Start of Block

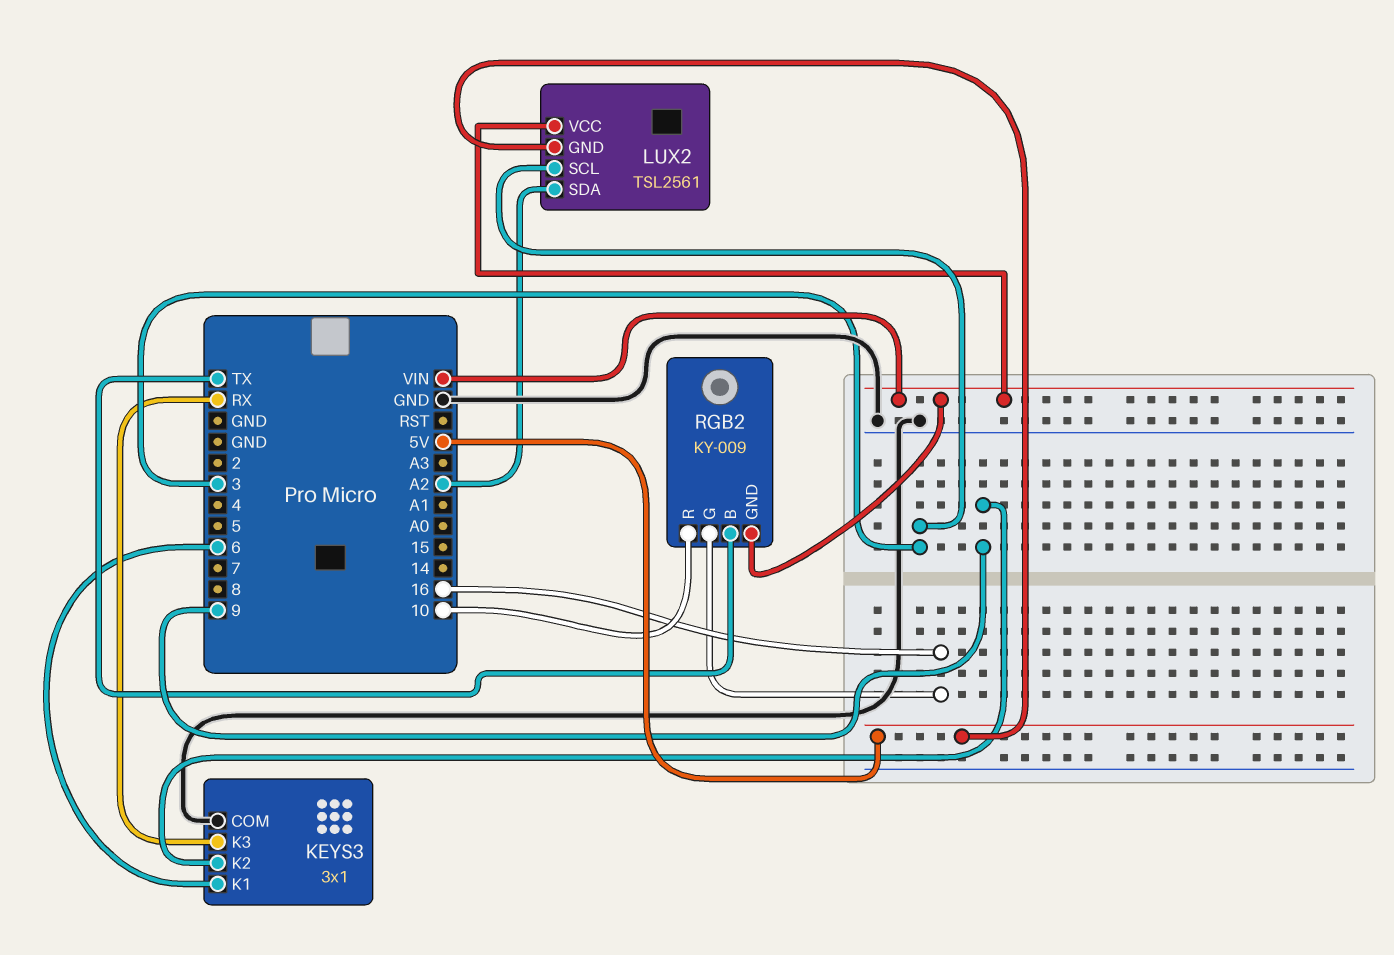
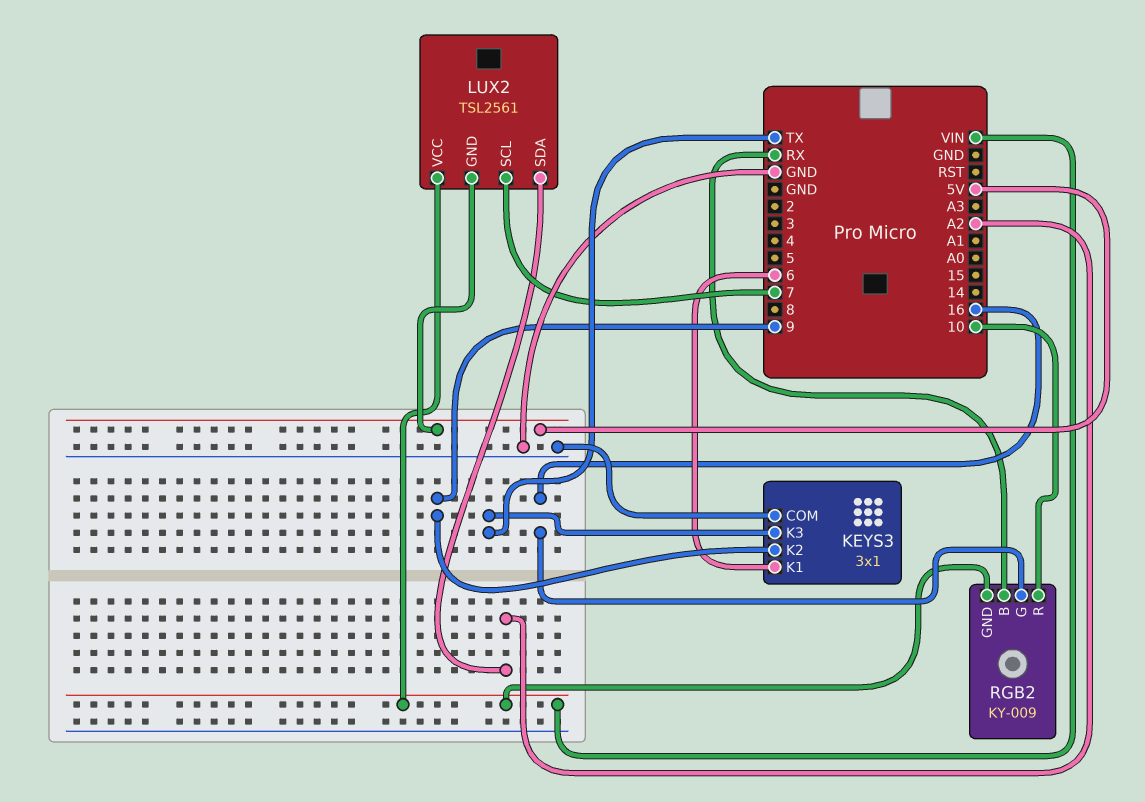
KEYS3 pin K3: RX -> TX
LUX2 pin SCL: 3 -> 7
RGB2 pin B: TX -> RX

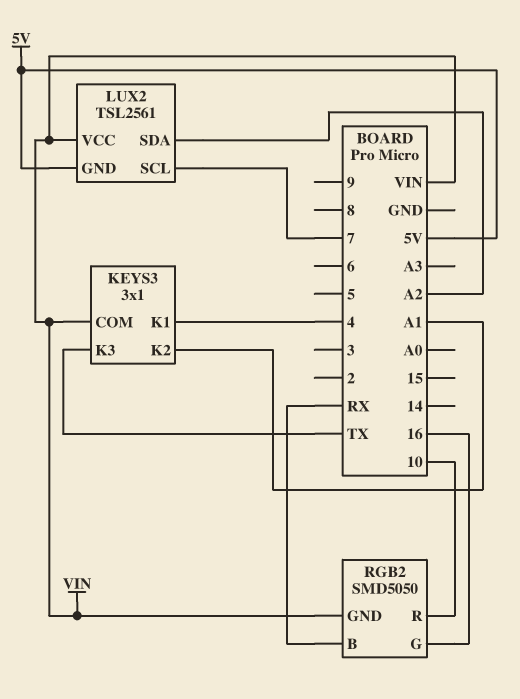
KEYS3 pin COM: GND -> VIN
KEYS3 pin K1: 6 -> 4
KEYS3 pin K2: 9 -> A1
RGB2: KY-009 -> SMD5050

End of Block

The whole listing above, word for word: repeat it with the pictures excluded.

KEYS3 pin K3: RX -> TX
LUX2 pin SCL: 3 -> 7
RGB2 pin B: TX -> RX

KEYS3 pin COM: GND -> VIN
KEYS3 pin K1: 6 -> 4
KEYS3 pin K2: 9 -> A1
RGB2: KY-009 -> SMD5050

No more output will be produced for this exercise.